*INSTRUCTIONS FOR THE TASK*:
Take the listing below and print exactly the lines starting at the line containing "type=spun; before=BLUE TEDDY" and ending at the line containing "type=appeared; after=ORANGE CAP;", both ends included, and no others.

*DATA SHOWN*:
<<<<
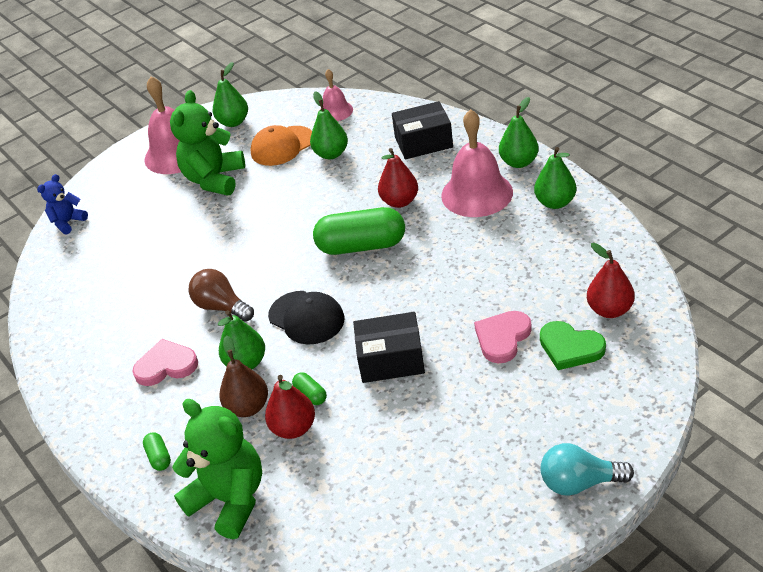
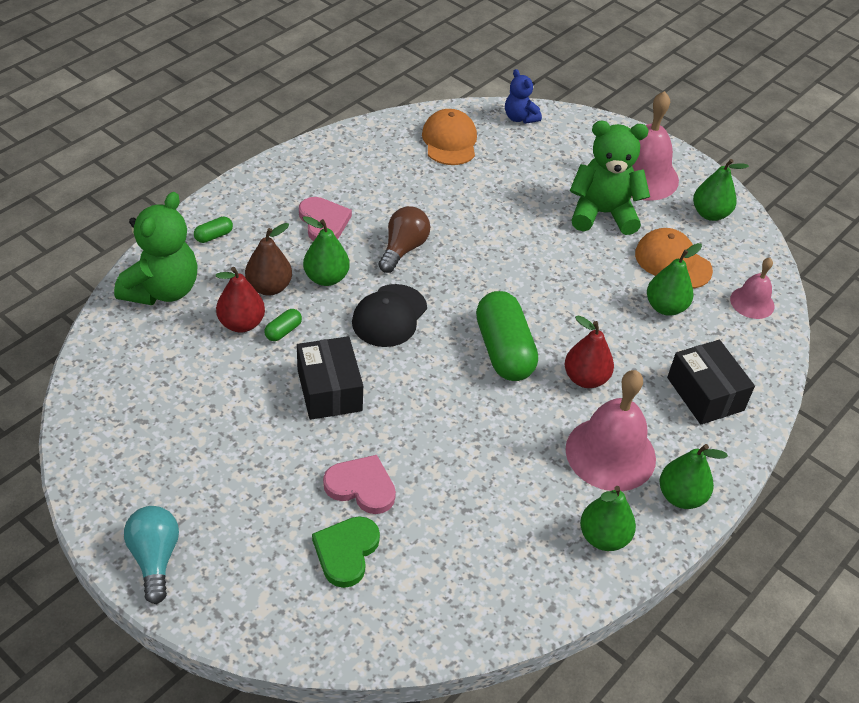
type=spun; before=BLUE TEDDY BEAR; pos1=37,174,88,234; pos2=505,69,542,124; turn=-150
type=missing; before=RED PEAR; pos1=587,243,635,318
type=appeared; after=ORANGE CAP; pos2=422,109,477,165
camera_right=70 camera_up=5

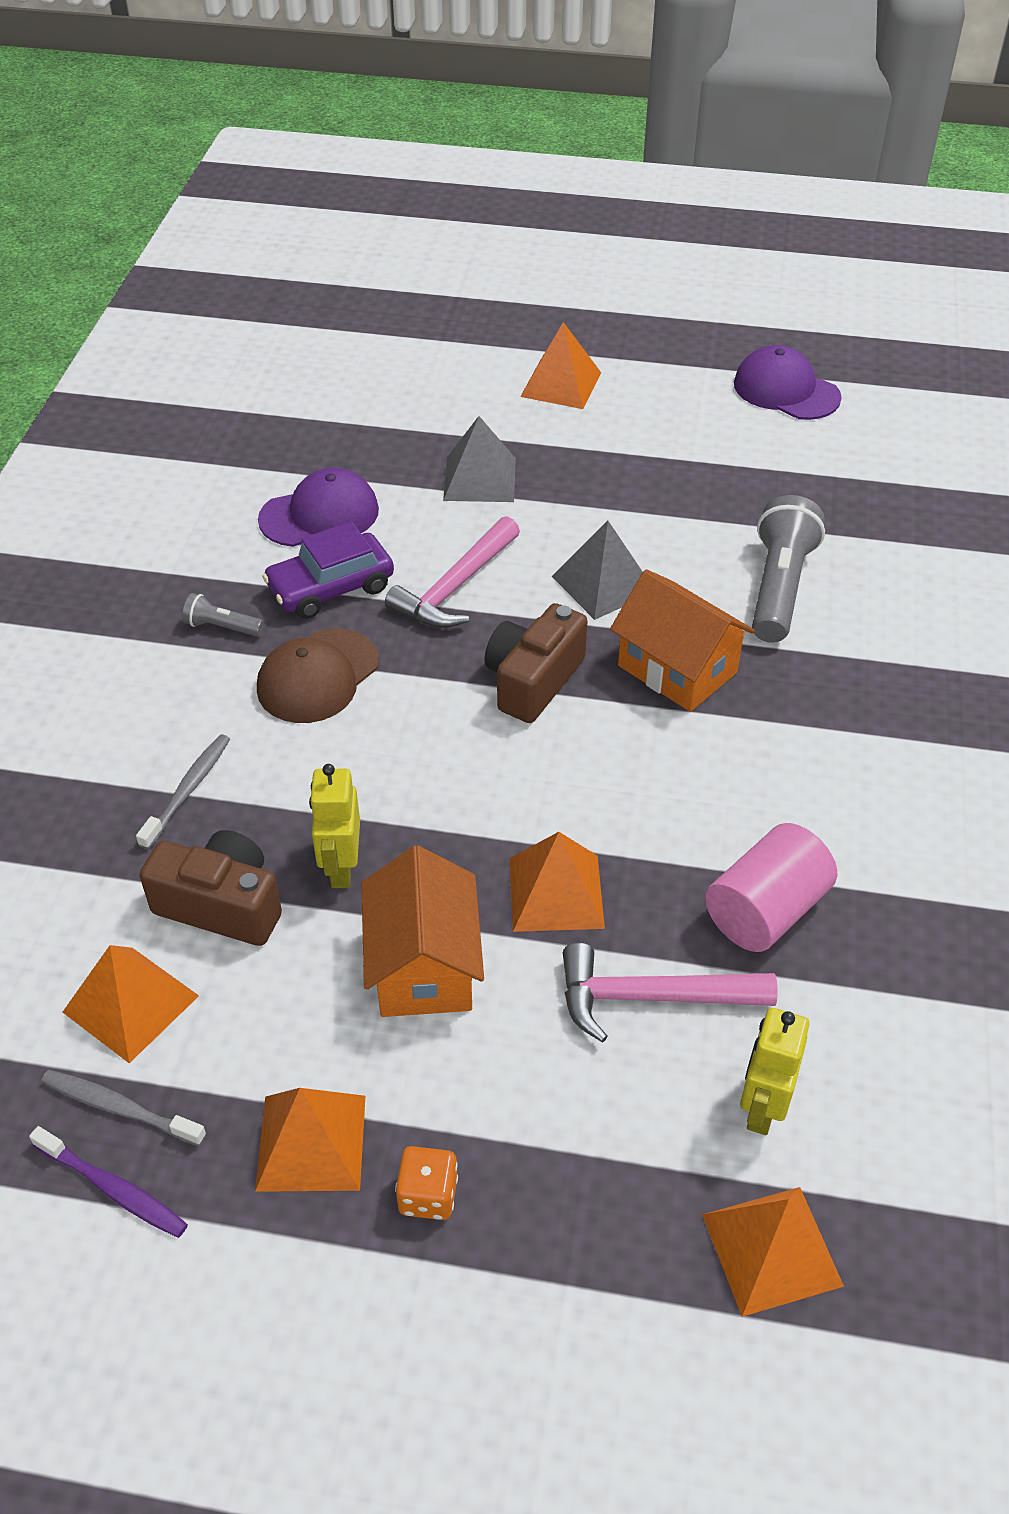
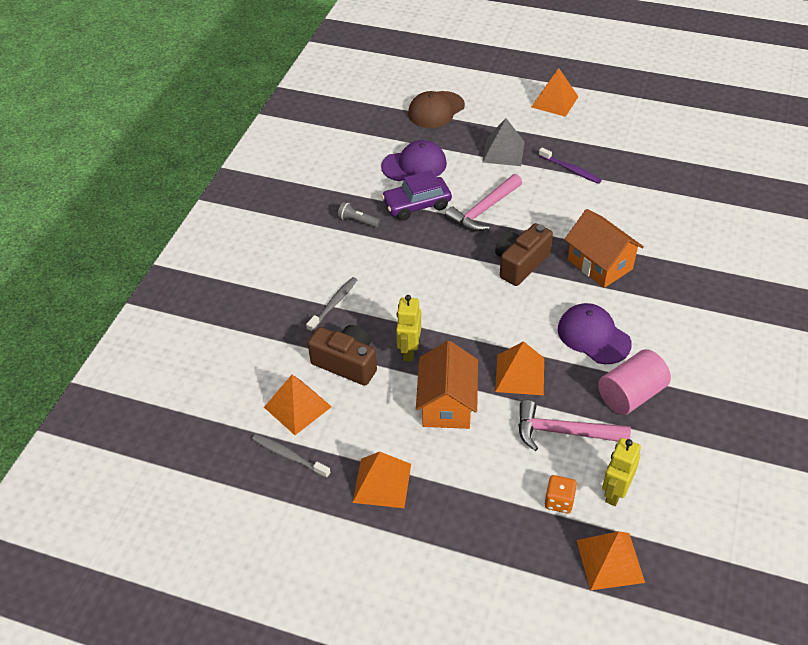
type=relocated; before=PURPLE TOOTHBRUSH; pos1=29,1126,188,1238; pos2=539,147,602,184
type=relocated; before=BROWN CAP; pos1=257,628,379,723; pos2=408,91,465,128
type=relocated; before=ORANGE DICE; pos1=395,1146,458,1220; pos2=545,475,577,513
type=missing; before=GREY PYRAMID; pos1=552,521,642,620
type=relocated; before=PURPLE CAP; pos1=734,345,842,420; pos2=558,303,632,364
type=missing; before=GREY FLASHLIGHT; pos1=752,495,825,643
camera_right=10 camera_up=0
>>>>
<<<<
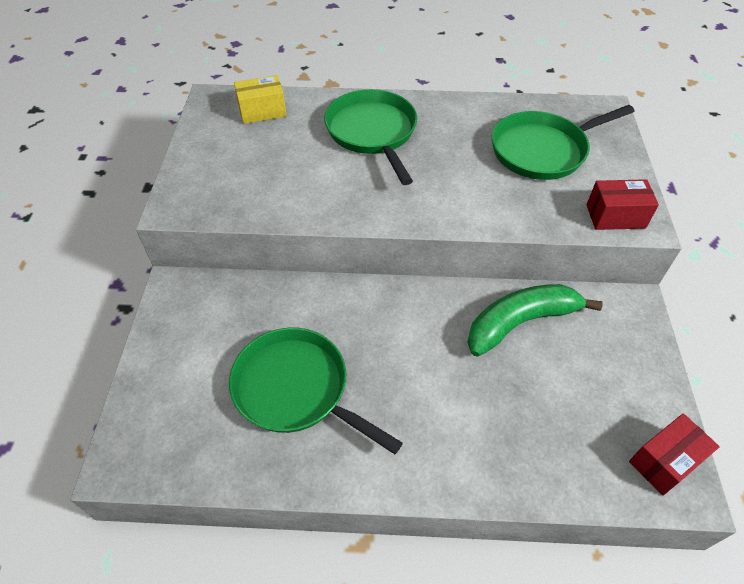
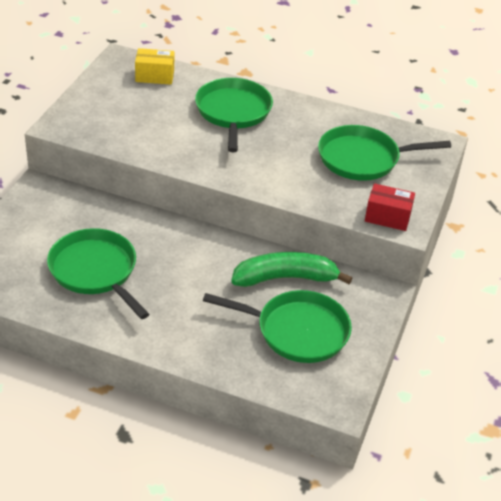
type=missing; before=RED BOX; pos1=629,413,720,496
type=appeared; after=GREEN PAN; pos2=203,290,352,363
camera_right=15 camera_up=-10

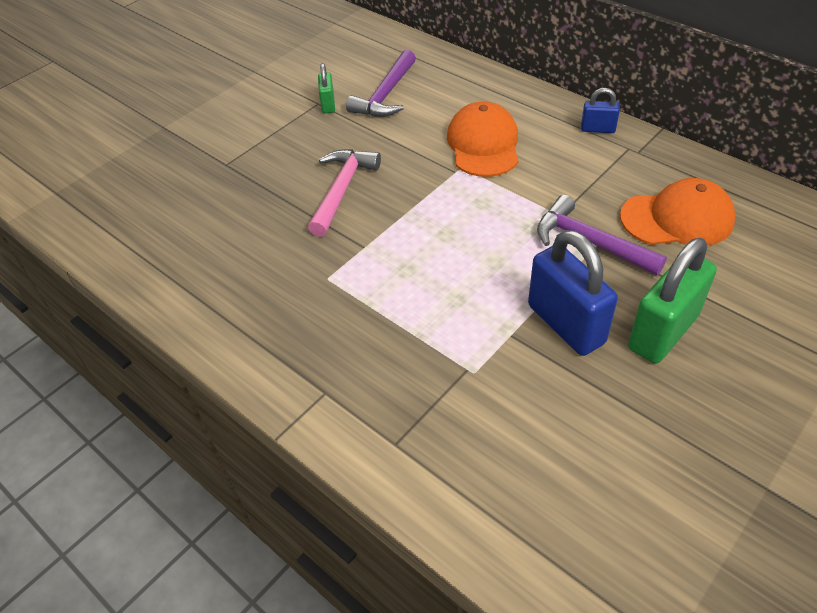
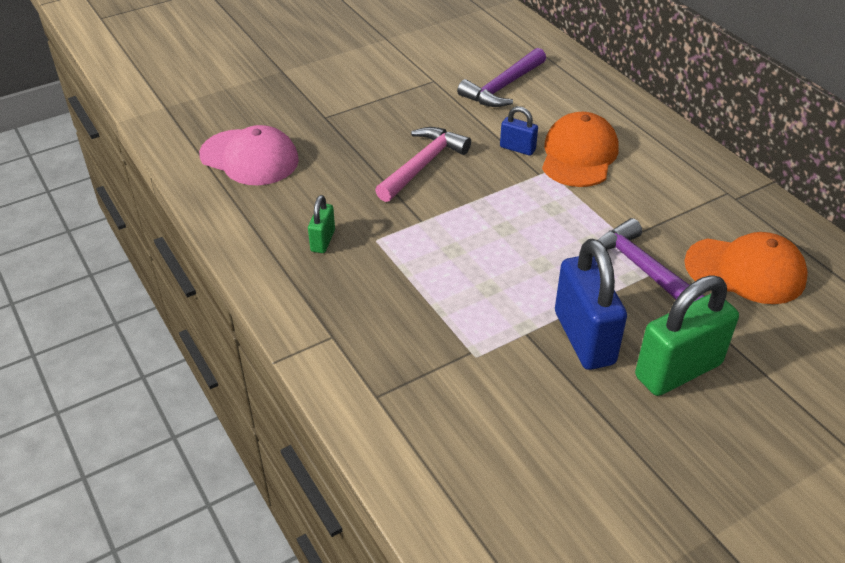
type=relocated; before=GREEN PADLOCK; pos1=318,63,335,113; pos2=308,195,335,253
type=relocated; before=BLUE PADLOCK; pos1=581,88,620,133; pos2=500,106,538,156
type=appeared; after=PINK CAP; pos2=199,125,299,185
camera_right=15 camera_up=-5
>>>>
*REPLY*:
type=spun; before=BLUE TEDDY BEAR; pos1=37,174,88,234; pos2=505,69,542,124; turn=-150
type=missing; before=RED PEAR; pos1=587,243,635,318
type=appeared; after=ORANGE CAP; pos2=422,109,477,165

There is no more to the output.